[Start of Attachment]

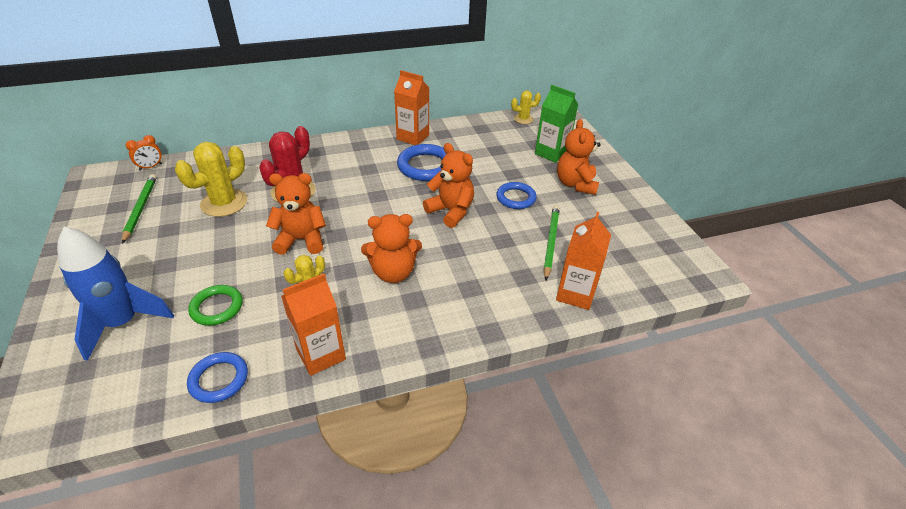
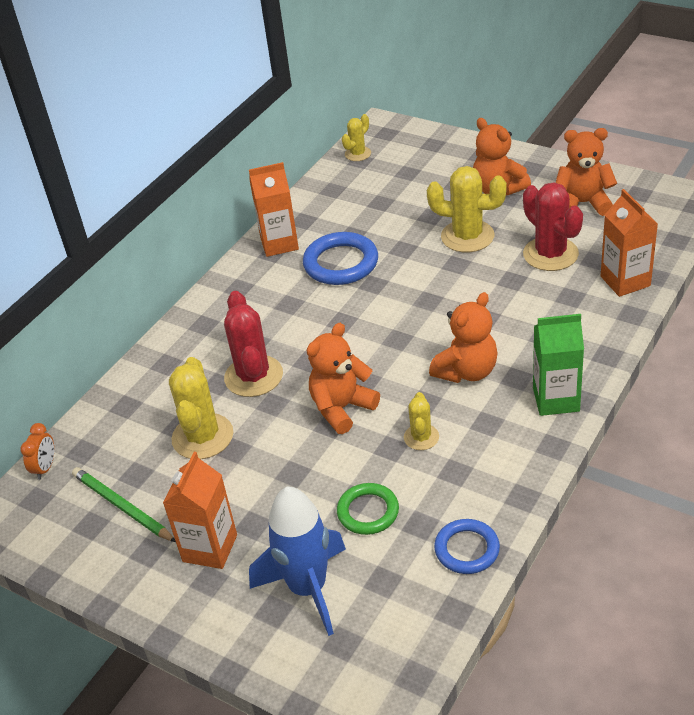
camera: 35 degrees left, 0 degrees up
orange carton [281,273,346,376] -> orange carton moved to [163,452,237,569]
orange teddy bear [423,143,474,228] -> orange teddy bear moved to [555,128,617,216]
blue ring [496,182,537,209] -> yellow cactus [427,166,507,252]
green carton [535,85,578,163] -> green carton moved to [533,314,584,416]
green pencil [544,205,560,280] -> red cactus [523,182,583,271]

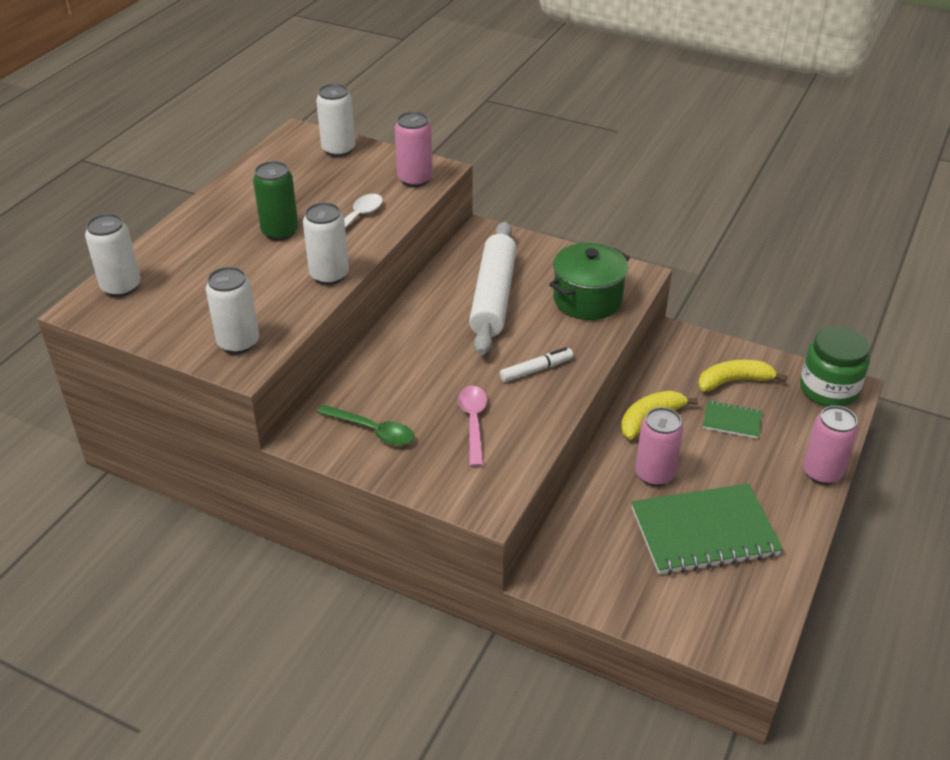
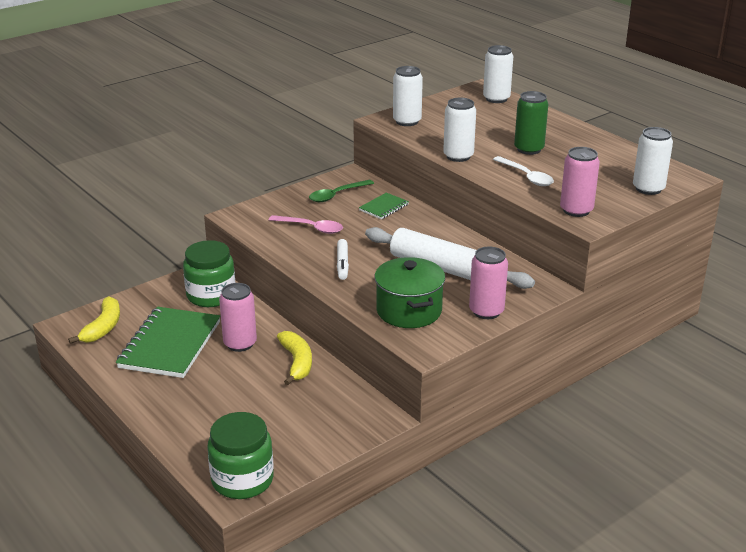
camera: 115 degrees right, 10 degrees down
yellow banana [698,360,787,391] -> yellow banana moved to [68,296,120,344]
green notebook [703,400,762,439] -> green notebook moved to [359,192,409,219]
pink can [803,406,858,485] -> pink can moved to [469,247,508,319]
none -> green jar [183,240,235,307]

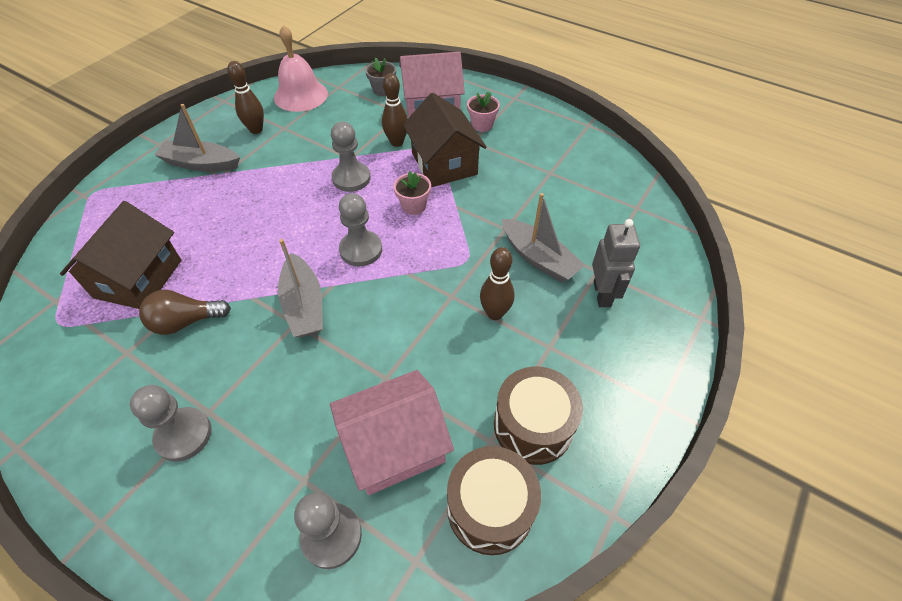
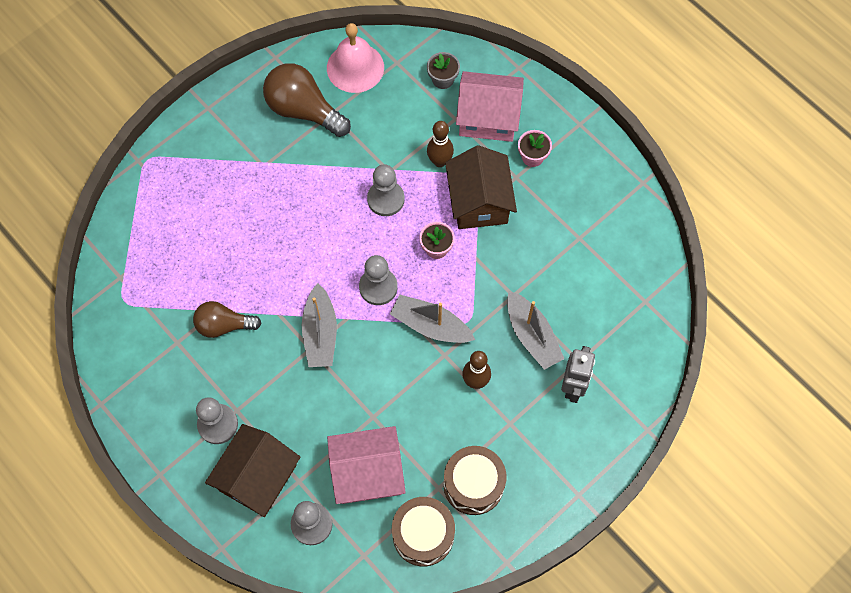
camera: 15 degrees right, 15 degrees up
brown house [60,201,181,309] -> brown house moved to [205,424,300,517]
grey boat [154,104,240,172] -> grey boat moved to [390,295,475,343]
brown bowling pin [227,61,264,134] -> brown light bulb [263,63,351,137]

[End of Attachment]

● Work item:
Please transcribe exactly the lines from the one containing "pink can [803,406,858,485]" through the last line of the records above, both included, and leave out every picture.

● Result of the exercise:
pink can [803,406,858,485] -> pink can moved to [469,247,508,319]
none -> green jar [183,240,235,307]

camera: 15 degrees right, 15 degrees up
brown house [60,201,181,309] -> brown house moved to [205,424,300,517]
grey boat [154,104,240,172] -> grey boat moved to [390,295,475,343]
brown bowling pin [227,61,264,134] -> brown light bulb [263,63,351,137]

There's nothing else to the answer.